From the entries below, retype only the lines from the one with "(365, 316) = (286, 206): none -> blue gift" through the one with "(556, 319) = (392, 252): pink", exactly as written.

§ DATA FOR ANALYSIS
------------------------

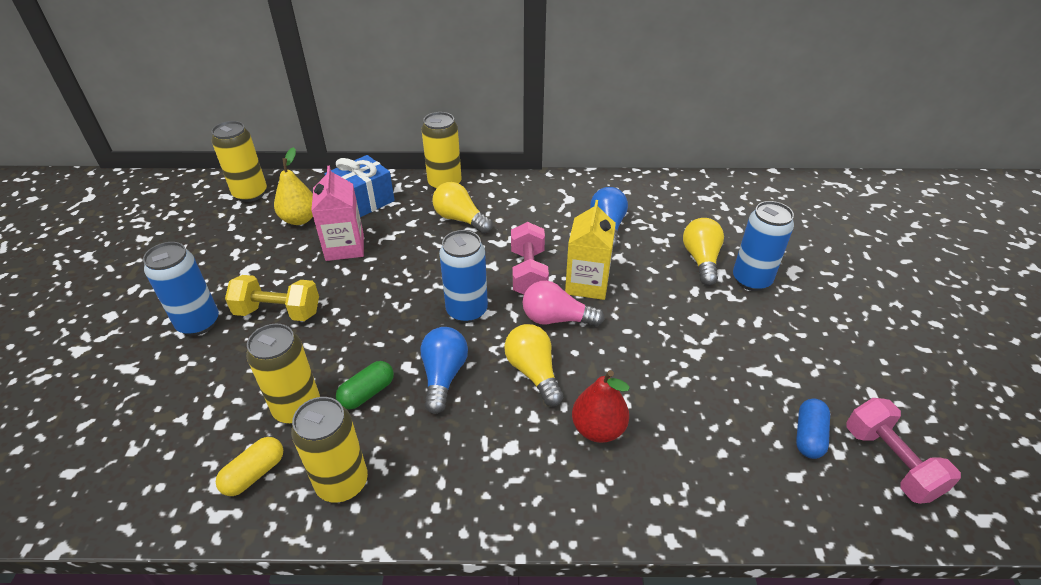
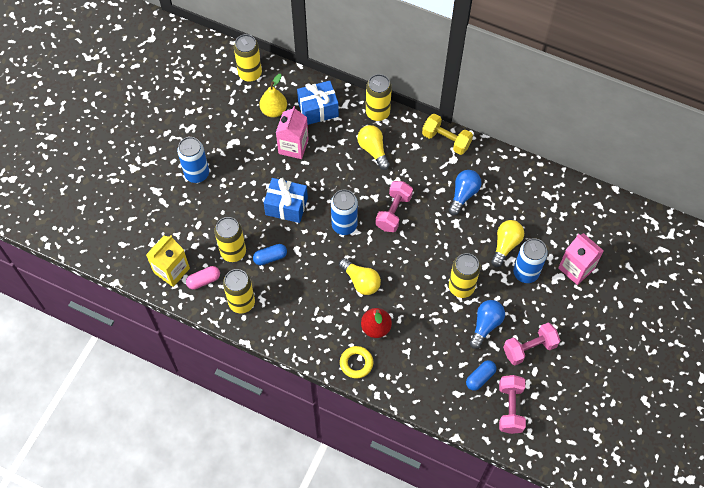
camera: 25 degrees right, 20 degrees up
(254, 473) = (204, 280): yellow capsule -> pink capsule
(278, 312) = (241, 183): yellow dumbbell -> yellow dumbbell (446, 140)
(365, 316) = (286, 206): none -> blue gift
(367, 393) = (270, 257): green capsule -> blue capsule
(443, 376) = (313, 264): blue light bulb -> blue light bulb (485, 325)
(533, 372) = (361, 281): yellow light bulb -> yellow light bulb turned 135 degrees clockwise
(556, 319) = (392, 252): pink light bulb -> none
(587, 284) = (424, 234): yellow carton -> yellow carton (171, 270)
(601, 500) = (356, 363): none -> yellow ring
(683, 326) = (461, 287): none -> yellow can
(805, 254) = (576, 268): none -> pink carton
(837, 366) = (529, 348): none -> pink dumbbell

------------------------

§ EXERCISE RESULT
(365, 316) = (286, 206): none -> blue gift
(367, 393) = (270, 257): green capsule -> blue capsule
(443, 376) = (313, 264): blue light bulb -> blue light bulb (485, 325)
(533, 372) = (361, 281): yellow light bulb -> yellow light bulb turned 135 degrees clockwise
(556, 319) = (392, 252): pink light bulb -> none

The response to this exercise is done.